• Material provided:

_____

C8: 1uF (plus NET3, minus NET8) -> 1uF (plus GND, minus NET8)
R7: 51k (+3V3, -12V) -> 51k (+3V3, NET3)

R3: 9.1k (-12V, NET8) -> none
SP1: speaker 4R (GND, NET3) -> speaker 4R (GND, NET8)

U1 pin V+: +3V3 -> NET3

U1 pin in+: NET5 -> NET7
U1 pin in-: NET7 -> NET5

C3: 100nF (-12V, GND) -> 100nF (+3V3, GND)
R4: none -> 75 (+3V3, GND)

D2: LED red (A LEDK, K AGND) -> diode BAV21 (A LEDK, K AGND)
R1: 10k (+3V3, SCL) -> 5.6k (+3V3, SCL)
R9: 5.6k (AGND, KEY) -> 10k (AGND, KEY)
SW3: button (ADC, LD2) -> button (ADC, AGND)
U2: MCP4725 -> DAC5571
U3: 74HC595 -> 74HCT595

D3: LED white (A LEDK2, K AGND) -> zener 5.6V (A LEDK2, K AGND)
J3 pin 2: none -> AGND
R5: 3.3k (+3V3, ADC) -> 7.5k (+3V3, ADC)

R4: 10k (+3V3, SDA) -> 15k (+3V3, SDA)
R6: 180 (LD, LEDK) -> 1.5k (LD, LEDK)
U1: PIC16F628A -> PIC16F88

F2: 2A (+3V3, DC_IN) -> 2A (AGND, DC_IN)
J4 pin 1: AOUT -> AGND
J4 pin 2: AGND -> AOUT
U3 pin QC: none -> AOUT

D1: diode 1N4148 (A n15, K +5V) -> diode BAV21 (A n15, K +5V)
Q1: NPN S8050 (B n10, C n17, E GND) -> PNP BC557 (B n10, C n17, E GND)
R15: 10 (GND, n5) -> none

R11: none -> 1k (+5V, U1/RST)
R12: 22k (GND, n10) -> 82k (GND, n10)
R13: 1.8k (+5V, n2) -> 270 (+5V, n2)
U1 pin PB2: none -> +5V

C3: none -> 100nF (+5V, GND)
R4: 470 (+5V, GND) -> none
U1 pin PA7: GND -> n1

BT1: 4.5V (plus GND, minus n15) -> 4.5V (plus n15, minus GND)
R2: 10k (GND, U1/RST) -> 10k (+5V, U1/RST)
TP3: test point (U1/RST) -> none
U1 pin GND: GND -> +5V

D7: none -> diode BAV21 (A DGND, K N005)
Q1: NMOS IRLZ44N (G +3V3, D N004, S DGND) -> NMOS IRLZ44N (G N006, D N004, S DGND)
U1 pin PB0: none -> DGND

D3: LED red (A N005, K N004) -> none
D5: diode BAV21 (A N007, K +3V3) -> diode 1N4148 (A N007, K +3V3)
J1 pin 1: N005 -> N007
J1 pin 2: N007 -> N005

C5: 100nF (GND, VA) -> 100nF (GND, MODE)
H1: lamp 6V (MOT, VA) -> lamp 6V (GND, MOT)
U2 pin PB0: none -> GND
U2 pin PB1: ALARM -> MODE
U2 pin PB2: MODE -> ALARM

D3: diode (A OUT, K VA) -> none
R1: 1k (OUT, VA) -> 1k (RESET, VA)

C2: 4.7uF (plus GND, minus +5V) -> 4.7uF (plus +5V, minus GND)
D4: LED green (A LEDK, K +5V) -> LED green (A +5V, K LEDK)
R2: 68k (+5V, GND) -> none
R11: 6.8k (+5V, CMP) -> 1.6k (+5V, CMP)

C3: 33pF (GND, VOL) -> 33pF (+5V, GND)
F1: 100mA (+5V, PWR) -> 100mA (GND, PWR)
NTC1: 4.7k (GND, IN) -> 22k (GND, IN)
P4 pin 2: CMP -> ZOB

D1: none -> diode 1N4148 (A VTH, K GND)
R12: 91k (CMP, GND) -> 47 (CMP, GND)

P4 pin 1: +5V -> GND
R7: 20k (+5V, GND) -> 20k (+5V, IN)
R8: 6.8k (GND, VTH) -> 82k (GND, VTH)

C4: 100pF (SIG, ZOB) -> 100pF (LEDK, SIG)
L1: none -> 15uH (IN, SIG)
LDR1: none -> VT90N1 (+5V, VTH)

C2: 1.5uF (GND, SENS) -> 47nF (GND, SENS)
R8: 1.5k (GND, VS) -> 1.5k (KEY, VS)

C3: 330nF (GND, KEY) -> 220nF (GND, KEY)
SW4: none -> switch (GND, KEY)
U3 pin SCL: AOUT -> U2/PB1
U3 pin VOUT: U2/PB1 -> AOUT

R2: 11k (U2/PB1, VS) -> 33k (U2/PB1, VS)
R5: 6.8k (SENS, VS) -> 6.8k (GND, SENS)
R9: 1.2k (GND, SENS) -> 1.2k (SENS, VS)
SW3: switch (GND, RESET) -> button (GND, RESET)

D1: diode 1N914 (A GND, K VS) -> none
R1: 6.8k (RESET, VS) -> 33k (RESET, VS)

_____

• Problem: Would you copy, unchanged, the stretch of the records above that begins at the line containing "F2: 2A (+3V3, DC_IN) -> 2A (AGND, DC_IN)" and ends at the line containing "U1 pin PA7: GND -> n1", and only that?

• Solution:
F2: 2A (+3V3, DC_IN) -> 2A (AGND, DC_IN)
J4 pin 1: AOUT -> AGND
J4 pin 2: AGND -> AOUT
U3 pin QC: none -> AOUT

D1: diode 1N4148 (A n15, K +5V) -> diode BAV21 (A n15, K +5V)
Q1: NPN S8050 (B n10, C n17, E GND) -> PNP BC557 (B n10, C n17, E GND)
R15: 10 (GND, n5) -> none

R11: none -> 1k (+5V, U1/RST)
R12: 22k (GND, n10) -> 82k (GND, n10)
R13: 1.8k (+5V, n2) -> 270 (+5V, n2)
U1 pin PB2: none -> +5V

C3: none -> 100nF (+5V, GND)
R4: 470 (+5V, GND) -> none
U1 pin PA7: GND -> n1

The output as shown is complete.